#### Problem description
With the material below, print exactly the lines between the line holding "376, 461, 491>" and the line holding "- green pedegeko <507, 219, 567, 234>", inclusive. Add nothing else.

#### Records to use
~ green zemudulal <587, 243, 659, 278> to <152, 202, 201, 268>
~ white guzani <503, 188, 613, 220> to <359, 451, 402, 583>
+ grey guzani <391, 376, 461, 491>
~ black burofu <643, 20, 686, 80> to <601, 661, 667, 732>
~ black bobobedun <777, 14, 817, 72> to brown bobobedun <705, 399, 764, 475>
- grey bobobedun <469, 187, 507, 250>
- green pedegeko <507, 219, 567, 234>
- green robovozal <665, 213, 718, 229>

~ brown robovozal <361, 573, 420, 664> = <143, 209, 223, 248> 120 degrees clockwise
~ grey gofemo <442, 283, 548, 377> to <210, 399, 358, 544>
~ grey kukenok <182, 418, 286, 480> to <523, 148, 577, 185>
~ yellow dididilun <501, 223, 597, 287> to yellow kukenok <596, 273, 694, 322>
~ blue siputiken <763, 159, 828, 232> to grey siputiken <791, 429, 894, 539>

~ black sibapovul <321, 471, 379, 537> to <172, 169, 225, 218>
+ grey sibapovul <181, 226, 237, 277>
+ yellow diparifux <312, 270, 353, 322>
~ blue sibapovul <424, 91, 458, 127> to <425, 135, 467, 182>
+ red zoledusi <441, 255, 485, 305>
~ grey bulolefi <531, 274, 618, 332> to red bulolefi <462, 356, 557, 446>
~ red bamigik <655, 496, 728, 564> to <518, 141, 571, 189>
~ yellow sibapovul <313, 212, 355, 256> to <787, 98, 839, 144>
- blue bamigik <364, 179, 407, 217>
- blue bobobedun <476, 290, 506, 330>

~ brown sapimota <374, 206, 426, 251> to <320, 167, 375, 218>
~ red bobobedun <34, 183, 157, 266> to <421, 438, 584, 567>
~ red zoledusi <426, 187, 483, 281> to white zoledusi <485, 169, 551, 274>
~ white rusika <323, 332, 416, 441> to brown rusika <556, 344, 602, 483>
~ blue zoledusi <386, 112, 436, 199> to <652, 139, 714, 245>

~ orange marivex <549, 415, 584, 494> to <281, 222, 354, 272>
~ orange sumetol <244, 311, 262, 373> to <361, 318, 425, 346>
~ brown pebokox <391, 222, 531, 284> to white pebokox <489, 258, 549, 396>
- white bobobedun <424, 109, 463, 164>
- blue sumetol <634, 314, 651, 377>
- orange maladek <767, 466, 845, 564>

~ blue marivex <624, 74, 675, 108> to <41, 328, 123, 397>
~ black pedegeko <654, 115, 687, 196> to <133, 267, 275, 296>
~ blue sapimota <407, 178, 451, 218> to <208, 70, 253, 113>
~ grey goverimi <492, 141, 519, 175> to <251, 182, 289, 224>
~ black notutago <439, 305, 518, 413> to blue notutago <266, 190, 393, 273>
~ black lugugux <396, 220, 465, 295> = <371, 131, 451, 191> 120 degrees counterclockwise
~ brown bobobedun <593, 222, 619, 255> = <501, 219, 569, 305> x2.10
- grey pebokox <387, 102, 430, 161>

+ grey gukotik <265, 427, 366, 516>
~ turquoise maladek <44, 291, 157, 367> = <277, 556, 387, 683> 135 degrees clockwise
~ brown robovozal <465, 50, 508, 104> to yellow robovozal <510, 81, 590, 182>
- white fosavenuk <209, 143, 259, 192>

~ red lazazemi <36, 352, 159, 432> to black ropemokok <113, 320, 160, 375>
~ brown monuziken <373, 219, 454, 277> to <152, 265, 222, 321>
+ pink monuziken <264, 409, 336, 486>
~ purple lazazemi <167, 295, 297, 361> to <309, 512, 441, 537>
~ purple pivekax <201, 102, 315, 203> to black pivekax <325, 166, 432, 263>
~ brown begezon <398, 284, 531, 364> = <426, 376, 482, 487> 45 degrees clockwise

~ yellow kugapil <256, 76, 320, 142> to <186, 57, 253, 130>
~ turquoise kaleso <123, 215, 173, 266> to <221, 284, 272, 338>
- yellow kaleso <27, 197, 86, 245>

#### Solved exercise
+ grey guzani <391, 376, 461, 491>
~ black burofu <643, 20, 686, 80> to <601, 661, 667, 732>
~ black bobobedun <777, 14, 817, 72> to brown bobobedun <705, 399, 764, 475>
- grey bobobedun <469, 187, 507, 250>
- green pedegeko <507, 219, 567, 234>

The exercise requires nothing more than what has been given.